Content revision data
▬▬▬

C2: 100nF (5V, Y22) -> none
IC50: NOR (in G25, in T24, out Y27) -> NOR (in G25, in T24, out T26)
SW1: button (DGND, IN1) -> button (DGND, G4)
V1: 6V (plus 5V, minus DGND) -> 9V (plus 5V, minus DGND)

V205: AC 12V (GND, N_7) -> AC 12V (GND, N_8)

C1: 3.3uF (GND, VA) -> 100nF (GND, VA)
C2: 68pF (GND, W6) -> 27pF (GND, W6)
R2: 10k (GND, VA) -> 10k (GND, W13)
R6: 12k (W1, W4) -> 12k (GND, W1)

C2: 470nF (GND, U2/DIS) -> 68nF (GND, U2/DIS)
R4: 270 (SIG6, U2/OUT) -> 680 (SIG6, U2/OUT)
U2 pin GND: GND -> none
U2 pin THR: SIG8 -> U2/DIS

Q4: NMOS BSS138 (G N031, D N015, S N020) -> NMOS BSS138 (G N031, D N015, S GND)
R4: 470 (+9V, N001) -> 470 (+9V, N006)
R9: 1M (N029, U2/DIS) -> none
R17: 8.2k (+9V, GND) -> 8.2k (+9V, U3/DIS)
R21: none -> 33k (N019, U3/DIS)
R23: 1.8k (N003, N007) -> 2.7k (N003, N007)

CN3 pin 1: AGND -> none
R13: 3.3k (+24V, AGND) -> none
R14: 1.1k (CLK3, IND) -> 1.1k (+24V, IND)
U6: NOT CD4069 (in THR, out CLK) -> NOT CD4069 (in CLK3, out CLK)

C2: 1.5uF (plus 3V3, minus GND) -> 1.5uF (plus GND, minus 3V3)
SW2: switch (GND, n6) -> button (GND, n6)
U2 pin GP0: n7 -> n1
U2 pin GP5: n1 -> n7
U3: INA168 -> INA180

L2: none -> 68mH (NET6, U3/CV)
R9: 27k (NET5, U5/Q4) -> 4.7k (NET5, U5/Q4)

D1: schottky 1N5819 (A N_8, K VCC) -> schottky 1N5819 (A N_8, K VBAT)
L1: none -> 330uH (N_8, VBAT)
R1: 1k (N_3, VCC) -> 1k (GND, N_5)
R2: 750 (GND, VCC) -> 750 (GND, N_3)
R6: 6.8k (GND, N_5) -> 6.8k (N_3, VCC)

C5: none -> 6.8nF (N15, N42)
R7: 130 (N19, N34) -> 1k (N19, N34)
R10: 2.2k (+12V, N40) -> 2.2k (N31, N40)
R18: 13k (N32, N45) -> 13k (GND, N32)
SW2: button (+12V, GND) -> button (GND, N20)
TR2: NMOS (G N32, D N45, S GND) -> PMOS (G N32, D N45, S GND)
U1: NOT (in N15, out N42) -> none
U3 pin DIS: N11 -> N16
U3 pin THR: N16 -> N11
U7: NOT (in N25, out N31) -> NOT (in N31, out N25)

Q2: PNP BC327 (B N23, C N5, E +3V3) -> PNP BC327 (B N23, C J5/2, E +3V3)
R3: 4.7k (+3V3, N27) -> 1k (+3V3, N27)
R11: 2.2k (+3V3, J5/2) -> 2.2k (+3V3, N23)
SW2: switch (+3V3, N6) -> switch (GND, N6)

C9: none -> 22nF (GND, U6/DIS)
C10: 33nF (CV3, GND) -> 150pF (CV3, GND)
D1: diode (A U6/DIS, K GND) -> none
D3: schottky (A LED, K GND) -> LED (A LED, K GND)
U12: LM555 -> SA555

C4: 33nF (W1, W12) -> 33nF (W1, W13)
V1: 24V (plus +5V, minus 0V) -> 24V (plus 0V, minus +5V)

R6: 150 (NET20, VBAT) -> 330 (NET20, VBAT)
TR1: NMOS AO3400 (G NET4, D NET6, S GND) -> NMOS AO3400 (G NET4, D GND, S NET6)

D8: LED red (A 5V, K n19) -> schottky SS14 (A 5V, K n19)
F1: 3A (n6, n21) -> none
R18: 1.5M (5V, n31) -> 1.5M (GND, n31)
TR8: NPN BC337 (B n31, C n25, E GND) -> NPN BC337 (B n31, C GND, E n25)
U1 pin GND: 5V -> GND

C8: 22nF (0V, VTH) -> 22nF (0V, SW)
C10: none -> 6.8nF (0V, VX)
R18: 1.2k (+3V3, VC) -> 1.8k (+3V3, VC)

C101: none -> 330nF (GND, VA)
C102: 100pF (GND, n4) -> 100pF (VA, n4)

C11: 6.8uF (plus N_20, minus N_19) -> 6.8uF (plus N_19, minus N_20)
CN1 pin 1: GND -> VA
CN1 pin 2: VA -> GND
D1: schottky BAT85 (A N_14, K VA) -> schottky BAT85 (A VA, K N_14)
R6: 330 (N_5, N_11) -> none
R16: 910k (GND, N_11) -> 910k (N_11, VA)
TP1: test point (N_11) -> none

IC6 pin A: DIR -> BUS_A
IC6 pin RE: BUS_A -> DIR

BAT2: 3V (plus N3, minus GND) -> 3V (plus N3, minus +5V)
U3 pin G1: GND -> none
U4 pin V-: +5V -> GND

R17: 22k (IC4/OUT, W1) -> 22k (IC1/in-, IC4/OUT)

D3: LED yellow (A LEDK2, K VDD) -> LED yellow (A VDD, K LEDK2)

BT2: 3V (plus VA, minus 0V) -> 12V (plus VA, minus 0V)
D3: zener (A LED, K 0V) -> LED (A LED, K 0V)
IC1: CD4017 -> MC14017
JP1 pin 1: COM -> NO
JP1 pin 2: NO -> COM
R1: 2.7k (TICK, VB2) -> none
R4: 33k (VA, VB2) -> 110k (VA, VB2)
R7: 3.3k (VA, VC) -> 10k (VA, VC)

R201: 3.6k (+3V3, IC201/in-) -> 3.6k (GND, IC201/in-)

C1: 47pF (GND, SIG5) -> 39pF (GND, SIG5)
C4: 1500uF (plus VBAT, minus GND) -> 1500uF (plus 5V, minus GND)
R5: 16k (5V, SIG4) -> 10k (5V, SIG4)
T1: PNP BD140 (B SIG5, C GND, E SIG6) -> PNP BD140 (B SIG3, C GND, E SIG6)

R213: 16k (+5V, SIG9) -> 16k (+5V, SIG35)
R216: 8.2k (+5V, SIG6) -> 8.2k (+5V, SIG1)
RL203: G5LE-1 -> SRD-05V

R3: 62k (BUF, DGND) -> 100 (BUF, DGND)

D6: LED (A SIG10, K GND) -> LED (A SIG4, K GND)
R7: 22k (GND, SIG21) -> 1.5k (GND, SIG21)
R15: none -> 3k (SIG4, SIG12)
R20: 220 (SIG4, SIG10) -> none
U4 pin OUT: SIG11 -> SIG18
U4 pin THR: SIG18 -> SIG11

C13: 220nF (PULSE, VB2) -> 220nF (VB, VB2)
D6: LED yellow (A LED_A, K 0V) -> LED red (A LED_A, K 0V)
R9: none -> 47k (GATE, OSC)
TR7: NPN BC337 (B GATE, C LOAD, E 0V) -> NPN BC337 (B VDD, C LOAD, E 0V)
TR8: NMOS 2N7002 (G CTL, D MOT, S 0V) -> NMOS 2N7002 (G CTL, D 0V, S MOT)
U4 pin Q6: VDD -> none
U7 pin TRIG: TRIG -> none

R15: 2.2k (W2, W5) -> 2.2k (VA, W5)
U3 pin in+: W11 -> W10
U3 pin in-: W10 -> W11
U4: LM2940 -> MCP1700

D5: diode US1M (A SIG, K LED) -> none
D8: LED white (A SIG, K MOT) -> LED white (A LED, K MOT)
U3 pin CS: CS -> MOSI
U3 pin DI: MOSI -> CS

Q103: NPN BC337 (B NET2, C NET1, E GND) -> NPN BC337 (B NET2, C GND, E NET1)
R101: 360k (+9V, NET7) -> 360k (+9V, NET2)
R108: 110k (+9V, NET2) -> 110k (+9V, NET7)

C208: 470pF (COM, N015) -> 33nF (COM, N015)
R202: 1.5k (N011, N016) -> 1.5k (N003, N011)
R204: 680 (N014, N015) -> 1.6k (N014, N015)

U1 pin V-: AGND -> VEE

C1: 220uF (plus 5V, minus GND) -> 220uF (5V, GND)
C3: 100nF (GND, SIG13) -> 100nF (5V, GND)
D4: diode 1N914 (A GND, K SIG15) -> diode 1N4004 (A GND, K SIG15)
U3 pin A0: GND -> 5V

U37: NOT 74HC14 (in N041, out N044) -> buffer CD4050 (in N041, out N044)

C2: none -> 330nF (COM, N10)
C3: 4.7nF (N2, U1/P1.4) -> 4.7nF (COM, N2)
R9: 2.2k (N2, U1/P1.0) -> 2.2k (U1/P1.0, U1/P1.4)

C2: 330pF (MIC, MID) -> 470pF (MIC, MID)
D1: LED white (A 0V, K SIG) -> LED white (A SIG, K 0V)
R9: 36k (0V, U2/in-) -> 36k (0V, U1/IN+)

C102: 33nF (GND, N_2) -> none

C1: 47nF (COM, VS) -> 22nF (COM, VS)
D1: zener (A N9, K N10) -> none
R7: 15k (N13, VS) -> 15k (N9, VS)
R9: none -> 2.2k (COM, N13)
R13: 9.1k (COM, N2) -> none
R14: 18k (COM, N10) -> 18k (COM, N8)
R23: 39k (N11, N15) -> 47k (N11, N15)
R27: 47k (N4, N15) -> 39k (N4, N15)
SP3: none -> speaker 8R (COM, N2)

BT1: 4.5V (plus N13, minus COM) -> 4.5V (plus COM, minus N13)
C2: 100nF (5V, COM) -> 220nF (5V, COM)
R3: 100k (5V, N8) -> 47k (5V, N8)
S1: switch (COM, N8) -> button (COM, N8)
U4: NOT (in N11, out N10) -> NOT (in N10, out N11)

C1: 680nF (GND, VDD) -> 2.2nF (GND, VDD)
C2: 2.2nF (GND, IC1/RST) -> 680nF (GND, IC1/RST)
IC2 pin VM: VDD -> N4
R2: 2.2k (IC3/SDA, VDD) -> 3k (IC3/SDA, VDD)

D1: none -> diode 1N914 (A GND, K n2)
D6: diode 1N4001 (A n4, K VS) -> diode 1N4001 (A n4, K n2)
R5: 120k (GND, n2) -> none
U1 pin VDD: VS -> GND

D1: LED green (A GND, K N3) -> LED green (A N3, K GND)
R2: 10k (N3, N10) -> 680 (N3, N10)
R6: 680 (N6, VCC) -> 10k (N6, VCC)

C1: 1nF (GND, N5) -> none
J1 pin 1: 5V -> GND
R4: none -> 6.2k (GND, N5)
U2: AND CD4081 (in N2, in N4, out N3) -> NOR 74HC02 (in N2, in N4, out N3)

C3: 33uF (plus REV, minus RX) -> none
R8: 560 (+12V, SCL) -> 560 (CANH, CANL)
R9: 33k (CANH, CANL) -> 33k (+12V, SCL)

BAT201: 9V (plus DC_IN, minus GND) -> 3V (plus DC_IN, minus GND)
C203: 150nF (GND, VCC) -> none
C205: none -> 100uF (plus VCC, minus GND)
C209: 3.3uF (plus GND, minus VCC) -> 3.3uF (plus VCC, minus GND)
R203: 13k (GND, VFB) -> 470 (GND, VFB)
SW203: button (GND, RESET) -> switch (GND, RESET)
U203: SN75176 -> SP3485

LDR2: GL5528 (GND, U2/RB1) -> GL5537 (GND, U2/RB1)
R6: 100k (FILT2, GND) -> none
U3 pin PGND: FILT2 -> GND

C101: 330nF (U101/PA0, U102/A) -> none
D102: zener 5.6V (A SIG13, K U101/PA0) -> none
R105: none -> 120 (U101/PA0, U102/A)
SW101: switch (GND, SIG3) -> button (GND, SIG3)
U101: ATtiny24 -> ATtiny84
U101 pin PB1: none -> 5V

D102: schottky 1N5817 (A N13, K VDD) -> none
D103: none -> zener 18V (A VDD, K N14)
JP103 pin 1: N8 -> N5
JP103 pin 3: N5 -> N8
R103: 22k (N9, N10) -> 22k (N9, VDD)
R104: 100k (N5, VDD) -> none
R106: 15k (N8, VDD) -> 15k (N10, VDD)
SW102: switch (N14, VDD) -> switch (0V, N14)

▬▬▬

#### TASK BRIEF
Look back at the entries above and repeat, unchanged, every line from the line holding "R2: 750 (GND, VCC) -> 750 (GND, N_3)" through the line holding "C9: none -> 22nF (GND, U6/DIS)".

#### TASK RESPONSE
R2: 750 (GND, VCC) -> 750 (GND, N_3)
R6: 6.8k (GND, N_5) -> 6.8k (N_3, VCC)

C5: none -> 6.8nF (N15, N42)
R7: 130 (N19, N34) -> 1k (N19, N34)
R10: 2.2k (+12V, N40) -> 2.2k (N31, N40)
R18: 13k (N32, N45) -> 13k (GND, N32)
SW2: button (+12V, GND) -> button (GND, N20)
TR2: NMOS (G N32, D N45, S GND) -> PMOS (G N32, D N45, S GND)
U1: NOT (in N15, out N42) -> none
U3 pin DIS: N11 -> N16
U3 pin THR: N16 -> N11
U7: NOT (in N25, out N31) -> NOT (in N31, out N25)

Q2: PNP BC327 (B N23, C N5, E +3V3) -> PNP BC327 (B N23, C J5/2, E +3V3)
R3: 4.7k (+3V3, N27) -> 1k (+3V3, N27)
R11: 2.2k (+3V3, J5/2) -> 2.2k (+3V3, N23)
SW2: switch (+3V3, N6) -> switch (GND, N6)

C9: none -> 22nF (GND, U6/DIS)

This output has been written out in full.